Find the line containing "brown circle at (413, 193): moved 3 px up" in the records below. Copy exactly that line and each one after it, ending at the line containing "cyan trapezoid: moved 7 px left", and nothing more.
────────────────────
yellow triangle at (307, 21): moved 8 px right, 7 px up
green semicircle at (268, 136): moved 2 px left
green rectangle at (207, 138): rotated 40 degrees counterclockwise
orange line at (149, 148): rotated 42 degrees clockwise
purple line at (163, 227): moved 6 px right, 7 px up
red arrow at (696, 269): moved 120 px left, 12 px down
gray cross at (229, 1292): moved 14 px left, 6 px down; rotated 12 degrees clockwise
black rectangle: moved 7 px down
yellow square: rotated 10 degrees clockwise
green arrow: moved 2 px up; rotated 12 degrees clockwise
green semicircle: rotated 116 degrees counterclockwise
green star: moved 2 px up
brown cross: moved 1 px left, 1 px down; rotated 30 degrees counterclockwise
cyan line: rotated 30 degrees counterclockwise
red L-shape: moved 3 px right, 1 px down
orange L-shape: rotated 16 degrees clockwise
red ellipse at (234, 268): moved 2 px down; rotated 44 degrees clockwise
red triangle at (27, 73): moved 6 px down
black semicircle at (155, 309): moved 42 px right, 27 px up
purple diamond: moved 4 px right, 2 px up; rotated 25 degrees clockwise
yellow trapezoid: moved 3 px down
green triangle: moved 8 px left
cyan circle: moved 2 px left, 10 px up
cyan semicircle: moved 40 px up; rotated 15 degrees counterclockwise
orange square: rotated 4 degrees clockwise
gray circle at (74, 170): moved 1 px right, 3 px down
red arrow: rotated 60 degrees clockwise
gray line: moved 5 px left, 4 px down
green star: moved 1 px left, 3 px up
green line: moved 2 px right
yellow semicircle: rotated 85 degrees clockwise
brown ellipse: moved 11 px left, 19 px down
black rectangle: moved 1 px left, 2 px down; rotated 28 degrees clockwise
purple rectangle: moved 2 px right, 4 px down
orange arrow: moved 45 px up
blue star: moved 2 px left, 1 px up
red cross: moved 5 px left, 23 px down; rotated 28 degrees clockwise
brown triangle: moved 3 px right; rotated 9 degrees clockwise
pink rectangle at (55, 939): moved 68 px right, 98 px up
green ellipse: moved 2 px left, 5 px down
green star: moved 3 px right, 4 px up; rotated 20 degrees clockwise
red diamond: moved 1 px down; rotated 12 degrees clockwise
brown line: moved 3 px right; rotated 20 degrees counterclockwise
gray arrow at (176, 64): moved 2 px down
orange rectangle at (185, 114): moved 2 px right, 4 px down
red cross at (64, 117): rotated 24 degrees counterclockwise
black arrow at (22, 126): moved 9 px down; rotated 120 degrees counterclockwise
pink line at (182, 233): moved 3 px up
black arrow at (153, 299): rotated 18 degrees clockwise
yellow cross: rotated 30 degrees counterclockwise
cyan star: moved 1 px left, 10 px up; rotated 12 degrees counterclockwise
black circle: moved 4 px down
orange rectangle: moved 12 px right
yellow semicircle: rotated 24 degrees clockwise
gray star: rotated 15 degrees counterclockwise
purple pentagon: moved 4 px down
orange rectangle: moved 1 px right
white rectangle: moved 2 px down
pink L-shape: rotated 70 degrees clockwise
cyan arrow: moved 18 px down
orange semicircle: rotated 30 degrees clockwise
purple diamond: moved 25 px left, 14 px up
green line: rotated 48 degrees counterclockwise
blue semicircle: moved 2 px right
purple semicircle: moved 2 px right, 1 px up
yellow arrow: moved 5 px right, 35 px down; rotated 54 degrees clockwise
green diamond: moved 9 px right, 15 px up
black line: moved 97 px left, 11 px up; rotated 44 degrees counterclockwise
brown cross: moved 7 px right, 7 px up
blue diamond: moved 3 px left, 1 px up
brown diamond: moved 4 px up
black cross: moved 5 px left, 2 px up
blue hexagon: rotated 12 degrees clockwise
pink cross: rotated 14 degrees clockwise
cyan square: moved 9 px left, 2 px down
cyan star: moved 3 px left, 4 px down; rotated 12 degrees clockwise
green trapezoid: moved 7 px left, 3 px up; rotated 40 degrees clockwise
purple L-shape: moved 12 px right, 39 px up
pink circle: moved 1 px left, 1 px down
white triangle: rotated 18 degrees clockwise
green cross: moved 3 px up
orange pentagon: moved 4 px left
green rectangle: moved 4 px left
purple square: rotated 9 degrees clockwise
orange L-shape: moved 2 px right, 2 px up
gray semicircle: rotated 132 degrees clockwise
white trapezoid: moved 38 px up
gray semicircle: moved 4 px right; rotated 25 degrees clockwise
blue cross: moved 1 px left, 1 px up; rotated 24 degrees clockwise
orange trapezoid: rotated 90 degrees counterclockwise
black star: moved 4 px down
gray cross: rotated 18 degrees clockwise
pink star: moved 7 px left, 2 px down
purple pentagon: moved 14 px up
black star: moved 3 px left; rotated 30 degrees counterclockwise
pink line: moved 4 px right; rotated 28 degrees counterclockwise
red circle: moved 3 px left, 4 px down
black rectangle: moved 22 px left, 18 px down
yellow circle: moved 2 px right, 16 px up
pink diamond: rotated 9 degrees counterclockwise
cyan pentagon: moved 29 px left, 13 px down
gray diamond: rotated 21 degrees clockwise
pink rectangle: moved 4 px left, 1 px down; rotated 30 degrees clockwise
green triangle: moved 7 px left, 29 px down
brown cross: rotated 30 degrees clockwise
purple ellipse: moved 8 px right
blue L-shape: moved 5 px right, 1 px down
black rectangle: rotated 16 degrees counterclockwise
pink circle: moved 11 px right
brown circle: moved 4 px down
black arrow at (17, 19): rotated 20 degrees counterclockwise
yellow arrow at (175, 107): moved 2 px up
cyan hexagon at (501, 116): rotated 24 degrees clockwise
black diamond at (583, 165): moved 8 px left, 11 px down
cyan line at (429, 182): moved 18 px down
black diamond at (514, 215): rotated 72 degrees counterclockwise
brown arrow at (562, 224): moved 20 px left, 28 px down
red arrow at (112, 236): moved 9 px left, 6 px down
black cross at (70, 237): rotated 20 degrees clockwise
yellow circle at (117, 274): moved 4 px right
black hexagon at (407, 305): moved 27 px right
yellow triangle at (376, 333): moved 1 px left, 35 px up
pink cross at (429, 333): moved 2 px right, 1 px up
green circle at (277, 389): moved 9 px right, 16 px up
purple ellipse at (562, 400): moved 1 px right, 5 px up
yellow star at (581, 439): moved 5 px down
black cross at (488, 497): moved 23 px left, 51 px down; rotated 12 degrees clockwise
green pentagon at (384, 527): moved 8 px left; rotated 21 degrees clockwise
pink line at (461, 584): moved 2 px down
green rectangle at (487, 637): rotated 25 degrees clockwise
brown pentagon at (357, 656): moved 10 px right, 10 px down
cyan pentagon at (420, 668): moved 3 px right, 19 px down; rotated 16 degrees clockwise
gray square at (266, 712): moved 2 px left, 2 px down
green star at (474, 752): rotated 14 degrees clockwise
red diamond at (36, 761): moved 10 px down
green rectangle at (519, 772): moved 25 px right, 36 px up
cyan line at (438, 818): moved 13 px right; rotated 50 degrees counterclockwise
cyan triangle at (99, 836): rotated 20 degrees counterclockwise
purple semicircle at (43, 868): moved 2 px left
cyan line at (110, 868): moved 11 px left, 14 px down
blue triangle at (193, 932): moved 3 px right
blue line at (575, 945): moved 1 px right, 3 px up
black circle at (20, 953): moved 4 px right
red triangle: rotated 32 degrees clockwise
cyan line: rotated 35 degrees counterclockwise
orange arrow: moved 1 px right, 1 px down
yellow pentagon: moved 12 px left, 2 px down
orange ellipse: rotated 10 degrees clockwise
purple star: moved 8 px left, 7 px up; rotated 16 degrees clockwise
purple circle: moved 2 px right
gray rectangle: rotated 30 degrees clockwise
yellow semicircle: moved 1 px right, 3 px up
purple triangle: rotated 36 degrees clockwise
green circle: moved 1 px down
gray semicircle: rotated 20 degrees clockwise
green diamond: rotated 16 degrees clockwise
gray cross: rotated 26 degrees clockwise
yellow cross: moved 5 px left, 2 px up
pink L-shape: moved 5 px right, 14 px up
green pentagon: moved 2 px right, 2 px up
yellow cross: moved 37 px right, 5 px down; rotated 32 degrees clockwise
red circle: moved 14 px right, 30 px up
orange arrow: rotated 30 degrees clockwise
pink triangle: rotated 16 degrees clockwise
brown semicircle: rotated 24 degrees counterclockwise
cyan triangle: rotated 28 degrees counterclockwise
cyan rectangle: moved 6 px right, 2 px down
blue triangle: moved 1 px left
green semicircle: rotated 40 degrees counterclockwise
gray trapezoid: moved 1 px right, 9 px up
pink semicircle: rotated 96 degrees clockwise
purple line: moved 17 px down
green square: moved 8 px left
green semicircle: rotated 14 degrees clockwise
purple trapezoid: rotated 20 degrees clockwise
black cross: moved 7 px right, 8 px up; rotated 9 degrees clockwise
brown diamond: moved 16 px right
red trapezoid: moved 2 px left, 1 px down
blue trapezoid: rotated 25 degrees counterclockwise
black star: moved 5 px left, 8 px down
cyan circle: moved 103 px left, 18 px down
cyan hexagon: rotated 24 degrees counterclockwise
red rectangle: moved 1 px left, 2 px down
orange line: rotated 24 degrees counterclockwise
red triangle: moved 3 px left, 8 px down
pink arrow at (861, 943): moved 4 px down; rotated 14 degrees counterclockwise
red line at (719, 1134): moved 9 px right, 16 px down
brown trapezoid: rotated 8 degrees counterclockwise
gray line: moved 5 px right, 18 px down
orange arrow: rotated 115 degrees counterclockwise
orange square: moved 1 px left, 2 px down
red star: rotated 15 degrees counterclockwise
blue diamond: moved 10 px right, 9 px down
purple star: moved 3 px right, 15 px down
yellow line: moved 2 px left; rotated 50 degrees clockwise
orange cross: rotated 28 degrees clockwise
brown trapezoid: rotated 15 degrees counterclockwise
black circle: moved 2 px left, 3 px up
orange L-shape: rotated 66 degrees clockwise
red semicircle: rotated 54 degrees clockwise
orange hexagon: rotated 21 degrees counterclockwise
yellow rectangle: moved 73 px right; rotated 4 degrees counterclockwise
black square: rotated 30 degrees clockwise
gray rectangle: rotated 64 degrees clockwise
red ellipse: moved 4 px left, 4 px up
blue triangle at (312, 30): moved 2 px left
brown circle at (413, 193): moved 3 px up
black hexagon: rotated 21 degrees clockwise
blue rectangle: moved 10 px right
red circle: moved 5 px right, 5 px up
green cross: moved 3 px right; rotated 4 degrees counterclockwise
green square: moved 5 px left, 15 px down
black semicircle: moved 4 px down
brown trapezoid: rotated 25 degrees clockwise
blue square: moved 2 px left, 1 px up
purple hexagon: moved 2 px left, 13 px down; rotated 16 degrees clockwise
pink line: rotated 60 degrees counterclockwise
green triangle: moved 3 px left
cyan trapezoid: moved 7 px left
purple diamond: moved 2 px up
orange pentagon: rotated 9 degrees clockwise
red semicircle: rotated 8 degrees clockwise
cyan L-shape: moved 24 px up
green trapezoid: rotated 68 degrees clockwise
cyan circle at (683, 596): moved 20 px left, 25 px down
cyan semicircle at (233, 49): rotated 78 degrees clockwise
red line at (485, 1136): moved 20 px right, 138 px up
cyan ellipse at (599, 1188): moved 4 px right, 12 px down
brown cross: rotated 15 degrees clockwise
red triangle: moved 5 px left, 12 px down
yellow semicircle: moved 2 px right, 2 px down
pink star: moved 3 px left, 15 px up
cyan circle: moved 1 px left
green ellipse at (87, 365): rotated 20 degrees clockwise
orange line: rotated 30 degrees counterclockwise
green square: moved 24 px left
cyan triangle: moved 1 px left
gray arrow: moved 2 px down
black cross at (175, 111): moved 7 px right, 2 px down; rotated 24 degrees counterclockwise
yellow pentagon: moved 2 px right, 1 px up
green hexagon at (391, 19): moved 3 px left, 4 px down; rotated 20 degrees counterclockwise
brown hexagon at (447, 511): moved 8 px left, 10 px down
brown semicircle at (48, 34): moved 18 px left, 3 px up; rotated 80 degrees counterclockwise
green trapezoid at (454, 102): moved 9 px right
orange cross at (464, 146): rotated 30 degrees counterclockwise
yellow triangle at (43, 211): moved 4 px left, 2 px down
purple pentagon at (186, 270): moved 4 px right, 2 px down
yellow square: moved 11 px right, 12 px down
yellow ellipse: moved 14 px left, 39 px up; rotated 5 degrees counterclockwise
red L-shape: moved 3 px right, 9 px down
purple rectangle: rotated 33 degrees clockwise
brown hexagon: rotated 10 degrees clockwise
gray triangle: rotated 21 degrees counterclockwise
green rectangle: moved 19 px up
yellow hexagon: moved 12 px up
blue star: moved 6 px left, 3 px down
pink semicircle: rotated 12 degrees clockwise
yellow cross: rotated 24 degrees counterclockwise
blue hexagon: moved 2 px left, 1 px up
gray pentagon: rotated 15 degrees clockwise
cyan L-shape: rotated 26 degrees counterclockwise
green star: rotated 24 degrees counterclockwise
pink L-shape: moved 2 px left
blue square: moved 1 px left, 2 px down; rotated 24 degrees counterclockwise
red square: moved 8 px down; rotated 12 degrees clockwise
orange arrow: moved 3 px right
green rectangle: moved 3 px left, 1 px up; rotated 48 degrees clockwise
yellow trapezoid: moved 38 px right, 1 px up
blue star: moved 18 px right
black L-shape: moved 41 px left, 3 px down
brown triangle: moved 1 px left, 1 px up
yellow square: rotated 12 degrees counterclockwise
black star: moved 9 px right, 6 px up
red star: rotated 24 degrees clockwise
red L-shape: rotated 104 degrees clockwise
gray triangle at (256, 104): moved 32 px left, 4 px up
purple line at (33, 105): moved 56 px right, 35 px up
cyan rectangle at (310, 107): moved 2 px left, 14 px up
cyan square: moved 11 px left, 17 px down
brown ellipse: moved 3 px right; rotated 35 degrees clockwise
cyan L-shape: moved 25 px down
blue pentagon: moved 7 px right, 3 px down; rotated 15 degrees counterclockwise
────────────────────
§ Expected output:
brown circle at (413, 193): moved 3 px up
black hexagon: rotated 21 degrees clockwise
blue rectangle: moved 10 px right
red circle: moved 5 px right, 5 px up
green cross: moved 3 px right; rotated 4 degrees counterclockwise
green square: moved 5 px left, 15 px down
black semicircle: moved 4 px down
brown trapezoid: rotated 25 degrees clockwise
blue square: moved 2 px left, 1 px up
purple hexagon: moved 2 px left, 13 px down; rotated 16 degrees clockwise
pink line: rotated 60 degrees counterclockwise
green triangle: moved 3 px left
cyan trapezoid: moved 7 px left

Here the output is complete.